====== Materials provided
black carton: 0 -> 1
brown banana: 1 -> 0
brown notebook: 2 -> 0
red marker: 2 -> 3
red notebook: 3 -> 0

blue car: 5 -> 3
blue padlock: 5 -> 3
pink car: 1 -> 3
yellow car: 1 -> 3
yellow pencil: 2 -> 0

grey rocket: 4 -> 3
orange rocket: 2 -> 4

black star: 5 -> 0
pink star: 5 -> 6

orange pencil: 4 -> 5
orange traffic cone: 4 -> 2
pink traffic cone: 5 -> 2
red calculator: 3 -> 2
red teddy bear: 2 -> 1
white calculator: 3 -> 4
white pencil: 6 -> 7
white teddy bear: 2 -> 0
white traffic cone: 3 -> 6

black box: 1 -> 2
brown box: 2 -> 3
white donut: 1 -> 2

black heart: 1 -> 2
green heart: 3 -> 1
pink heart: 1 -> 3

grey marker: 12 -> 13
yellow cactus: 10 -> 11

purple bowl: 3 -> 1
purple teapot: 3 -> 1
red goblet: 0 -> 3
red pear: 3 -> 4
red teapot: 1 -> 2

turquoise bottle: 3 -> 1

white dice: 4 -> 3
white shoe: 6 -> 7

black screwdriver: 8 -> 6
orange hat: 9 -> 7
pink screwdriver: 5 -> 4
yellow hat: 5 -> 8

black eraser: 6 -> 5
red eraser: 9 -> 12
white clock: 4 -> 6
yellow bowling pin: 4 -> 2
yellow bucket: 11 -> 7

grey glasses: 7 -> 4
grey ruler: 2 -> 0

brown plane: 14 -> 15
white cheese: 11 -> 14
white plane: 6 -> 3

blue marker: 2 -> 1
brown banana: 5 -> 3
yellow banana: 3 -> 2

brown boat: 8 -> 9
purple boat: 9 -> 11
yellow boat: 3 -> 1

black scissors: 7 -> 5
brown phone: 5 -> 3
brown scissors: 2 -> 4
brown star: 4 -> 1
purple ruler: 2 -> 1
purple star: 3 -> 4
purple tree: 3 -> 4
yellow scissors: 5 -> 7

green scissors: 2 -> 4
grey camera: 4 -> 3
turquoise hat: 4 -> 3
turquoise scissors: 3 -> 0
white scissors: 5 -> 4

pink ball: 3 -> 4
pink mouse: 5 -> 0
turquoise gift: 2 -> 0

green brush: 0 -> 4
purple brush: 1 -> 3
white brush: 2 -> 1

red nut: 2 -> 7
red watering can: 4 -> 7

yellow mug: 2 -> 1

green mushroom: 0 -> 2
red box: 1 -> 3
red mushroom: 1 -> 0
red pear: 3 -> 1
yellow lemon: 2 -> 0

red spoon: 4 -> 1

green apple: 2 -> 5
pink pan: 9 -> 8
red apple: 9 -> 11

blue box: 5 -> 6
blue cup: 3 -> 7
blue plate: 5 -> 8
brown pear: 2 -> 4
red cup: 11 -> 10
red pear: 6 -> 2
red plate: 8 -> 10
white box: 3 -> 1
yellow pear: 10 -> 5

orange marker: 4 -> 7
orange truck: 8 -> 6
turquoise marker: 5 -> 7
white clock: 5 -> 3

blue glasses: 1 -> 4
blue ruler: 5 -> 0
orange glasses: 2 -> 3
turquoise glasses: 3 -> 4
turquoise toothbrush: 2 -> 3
============
• [Problem to work on] Every line in the data that holds the string "purple" should be returned.

• [Problem solution]
purple bowl: 3 -> 1
purple teapot: 3 -> 1
purple boat: 9 -> 11
purple ruler: 2 -> 1
purple star: 3 -> 4
purple tree: 3 -> 4
purple brush: 1 -> 3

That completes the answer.